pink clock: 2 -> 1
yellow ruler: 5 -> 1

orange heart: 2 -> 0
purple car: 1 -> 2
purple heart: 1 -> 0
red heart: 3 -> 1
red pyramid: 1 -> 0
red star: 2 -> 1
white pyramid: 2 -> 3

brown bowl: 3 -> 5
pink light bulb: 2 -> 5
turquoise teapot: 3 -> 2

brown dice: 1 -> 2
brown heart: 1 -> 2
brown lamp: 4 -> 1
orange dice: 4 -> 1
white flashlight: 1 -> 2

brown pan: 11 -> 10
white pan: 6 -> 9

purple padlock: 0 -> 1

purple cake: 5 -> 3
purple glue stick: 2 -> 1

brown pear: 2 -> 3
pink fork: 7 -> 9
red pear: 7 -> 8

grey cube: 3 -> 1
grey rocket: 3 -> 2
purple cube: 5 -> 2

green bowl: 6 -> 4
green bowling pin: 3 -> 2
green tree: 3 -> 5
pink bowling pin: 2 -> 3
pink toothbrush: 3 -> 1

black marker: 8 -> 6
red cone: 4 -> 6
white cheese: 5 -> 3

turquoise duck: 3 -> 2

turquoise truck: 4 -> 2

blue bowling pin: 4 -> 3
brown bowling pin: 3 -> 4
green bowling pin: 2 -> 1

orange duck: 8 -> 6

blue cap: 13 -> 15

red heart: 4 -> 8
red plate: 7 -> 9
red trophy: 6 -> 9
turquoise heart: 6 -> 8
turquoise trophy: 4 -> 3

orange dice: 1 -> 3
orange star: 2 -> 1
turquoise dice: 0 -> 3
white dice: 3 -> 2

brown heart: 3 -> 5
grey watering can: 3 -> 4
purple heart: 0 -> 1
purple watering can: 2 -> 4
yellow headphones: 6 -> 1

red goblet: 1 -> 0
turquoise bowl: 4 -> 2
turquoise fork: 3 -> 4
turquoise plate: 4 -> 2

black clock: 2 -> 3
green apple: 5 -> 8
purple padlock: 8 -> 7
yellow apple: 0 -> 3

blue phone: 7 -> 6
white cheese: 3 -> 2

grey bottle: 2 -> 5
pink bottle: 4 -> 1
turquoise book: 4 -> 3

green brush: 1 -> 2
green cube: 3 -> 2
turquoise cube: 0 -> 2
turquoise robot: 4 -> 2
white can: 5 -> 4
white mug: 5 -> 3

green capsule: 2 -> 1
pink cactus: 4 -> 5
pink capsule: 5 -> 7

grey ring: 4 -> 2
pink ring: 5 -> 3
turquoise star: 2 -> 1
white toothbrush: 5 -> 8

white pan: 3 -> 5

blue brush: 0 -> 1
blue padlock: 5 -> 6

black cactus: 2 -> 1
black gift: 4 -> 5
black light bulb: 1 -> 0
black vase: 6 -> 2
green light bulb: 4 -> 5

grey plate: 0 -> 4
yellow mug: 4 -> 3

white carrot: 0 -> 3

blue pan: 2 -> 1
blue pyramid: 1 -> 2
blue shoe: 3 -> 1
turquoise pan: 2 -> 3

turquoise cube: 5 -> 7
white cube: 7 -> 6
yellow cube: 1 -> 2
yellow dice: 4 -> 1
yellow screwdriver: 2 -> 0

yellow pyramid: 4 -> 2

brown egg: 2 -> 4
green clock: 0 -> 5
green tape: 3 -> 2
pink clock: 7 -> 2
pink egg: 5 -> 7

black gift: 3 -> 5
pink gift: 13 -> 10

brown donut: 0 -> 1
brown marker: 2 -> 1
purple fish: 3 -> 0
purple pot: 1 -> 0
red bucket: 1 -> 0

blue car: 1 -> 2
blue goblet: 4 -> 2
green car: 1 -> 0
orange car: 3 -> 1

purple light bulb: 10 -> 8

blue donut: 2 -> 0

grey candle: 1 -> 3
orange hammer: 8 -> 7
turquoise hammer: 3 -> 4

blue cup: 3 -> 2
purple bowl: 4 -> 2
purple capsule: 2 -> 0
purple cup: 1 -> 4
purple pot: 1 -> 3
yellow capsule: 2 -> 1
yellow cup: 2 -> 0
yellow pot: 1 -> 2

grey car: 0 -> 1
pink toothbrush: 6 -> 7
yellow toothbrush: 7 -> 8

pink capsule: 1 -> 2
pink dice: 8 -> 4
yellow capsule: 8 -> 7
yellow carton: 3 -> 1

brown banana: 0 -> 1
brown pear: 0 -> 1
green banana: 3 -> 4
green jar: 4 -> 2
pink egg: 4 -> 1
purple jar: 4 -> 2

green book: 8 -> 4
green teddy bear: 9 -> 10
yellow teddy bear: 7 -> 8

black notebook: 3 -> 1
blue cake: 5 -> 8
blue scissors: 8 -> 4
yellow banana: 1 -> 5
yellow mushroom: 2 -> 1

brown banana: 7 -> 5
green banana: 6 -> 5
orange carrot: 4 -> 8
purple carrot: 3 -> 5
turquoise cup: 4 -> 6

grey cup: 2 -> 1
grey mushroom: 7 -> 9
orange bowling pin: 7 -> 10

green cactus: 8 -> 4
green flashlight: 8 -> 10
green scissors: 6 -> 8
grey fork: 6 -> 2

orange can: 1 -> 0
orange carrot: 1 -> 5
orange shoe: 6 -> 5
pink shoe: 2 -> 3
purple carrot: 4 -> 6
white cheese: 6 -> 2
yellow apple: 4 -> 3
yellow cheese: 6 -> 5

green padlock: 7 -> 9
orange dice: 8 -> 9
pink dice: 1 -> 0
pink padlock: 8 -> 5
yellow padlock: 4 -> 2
#####
EXERCISE BRIEF:
Please restate every line of the records exactly.

RESULT OF THIS EXERCISE:
pink clock: 2 -> 1
yellow ruler: 5 -> 1

orange heart: 2 -> 0
purple car: 1 -> 2
purple heart: 1 -> 0
red heart: 3 -> 1
red pyramid: 1 -> 0
red star: 2 -> 1
white pyramid: 2 -> 3

brown bowl: 3 -> 5
pink light bulb: 2 -> 5
turquoise teapot: 3 -> 2

brown dice: 1 -> 2
brown heart: 1 -> 2
brown lamp: 4 -> 1
orange dice: 4 -> 1
white flashlight: 1 -> 2

brown pan: 11 -> 10
white pan: 6 -> 9

purple padlock: 0 -> 1

purple cake: 5 -> 3
purple glue stick: 2 -> 1

brown pear: 2 -> 3
pink fork: 7 -> 9
red pear: 7 -> 8

grey cube: 3 -> 1
grey rocket: 3 -> 2
purple cube: 5 -> 2

green bowl: 6 -> 4
green bowling pin: 3 -> 2
green tree: 3 -> 5
pink bowling pin: 2 -> 3
pink toothbrush: 3 -> 1

black marker: 8 -> 6
red cone: 4 -> 6
white cheese: 5 -> 3

turquoise duck: 3 -> 2

turquoise truck: 4 -> 2

blue bowling pin: 4 -> 3
brown bowling pin: 3 -> 4
green bowling pin: 2 -> 1

orange duck: 8 -> 6

blue cap: 13 -> 15

red heart: 4 -> 8
red plate: 7 -> 9
red trophy: 6 -> 9
turquoise heart: 6 -> 8
turquoise trophy: 4 -> 3

orange dice: 1 -> 3
orange star: 2 -> 1
turquoise dice: 0 -> 3
white dice: 3 -> 2

brown heart: 3 -> 5
grey watering can: 3 -> 4
purple heart: 0 -> 1
purple watering can: 2 -> 4
yellow headphones: 6 -> 1

red goblet: 1 -> 0
turquoise bowl: 4 -> 2
turquoise fork: 3 -> 4
turquoise plate: 4 -> 2

black clock: 2 -> 3
green apple: 5 -> 8
purple padlock: 8 -> 7
yellow apple: 0 -> 3

blue phone: 7 -> 6
white cheese: 3 -> 2

grey bottle: 2 -> 5
pink bottle: 4 -> 1
turquoise book: 4 -> 3

green brush: 1 -> 2
green cube: 3 -> 2
turquoise cube: 0 -> 2
turquoise robot: 4 -> 2
white can: 5 -> 4
white mug: 5 -> 3

green capsule: 2 -> 1
pink cactus: 4 -> 5
pink capsule: 5 -> 7

grey ring: 4 -> 2
pink ring: 5 -> 3
turquoise star: 2 -> 1
white toothbrush: 5 -> 8

white pan: 3 -> 5

blue brush: 0 -> 1
blue padlock: 5 -> 6

black cactus: 2 -> 1
black gift: 4 -> 5
black light bulb: 1 -> 0
black vase: 6 -> 2
green light bulb: 4 -> 5

grey plate: 0 -> 4
yellow mug: 4 -> 3

white carrot: 0 -> 3

blue pan: 2 -> 1
blue pyramid: 1 -> 2
blue shoe: 3 -> 1
turquoise pan: 2 -> 3

turquoise cube: 5 -> 7
white cube: 7 -> 6
yellow cube: 1 -> 2
yellow dice: 4 -> 1
yellow screwdriver: 2 -> 0

yellow pyramid: 4 -> 2

brown egg: 2 -> 4
green clock: 0 -> 5
green tape: 3 -> 2
pink clock: 7 -> 2
pink egg: 5 -> 7

black gift: 3 -> 5
pink gift: 13 -> 10

brown donut: 0 -> 1
brown marker: 2 -> 1
purple fish: 3 -> 0
purple pot: 1 -> 0
red bucket: 1 -> 0

blue car: 1 -> 2
blue goblet: 4 -> 2
green car: 1 -> 0
orange car: 3 -> 1

purple light bulb: 10 -> 8

blue donut: 2 -> 0

grey candle: 1 -> 3
orange hammer: 8 -> 7
turquoise hammer: 3 -> 4

blue cup: 3 -> 2
purple bowl: 4 -> 2
purple capsule: 2 -> 0
purple cup: 1 -> 4
purple pot: 1 -> 3
yellow capsule: 2 -> 1
yellow cup: 2 -> 0
yellow pot: 1 -> 2

grey car: 0 -> 1
pink toothbrush: 6 -> 7
yellow toothbrush: 7 -> 8

pink capsule: 1 -> 2
pink dice: 8 -> 4
yellow capsule: 8 -> 7
yellow carton: 3 -> 1

brown banana: 0 -> 1
brown pear: 0 -> 1
green banana: 3 -> 4
green jar: 4 -> 2
pink egg: 4 -> 1
purple jar: 4 -> 2

green book: 8 -> 4
green teddy bear: 9 -> 10
yellow teddy bear: 7 -> 8

black notebook: 3 -> 1
blue cake: 5 -> 8
blue scissors: 8 -> 4
yellow banana: 1 -> 5
yellow mushroom: 2 -> 1

brown banana: 7 -> 5
green banana: 6 -> 5
orange carrot: 4 -> 8
purple carrot: 3 -> 5
turquoise cup: 4 -> 6

grey cup: 2 -> 1
grey mushroom: 7 -> 9
orange bowling pin: 7 -> 10

green cactus: 8 -> 4
green flashlight: 8 -> 10
green scissors: 6 -> 8
grey fork: 6 -> 2

orange can: 1 -> 0
orange carrot: 1 -> 5
orange shoe: 6 -> 5
pink shoe: 2 -> 3
purple carrot: 4 -> 6
white cheese: 6 -> 2
yellow apple: 4 -> 3
yellow cheese: 6 -> 5

green padlock: 7 -> 9
orange dice: 8 -> 9
pink dice: 1 -> 0
pink padlock: 8 -> 5
yellow padlock: 4 -> 2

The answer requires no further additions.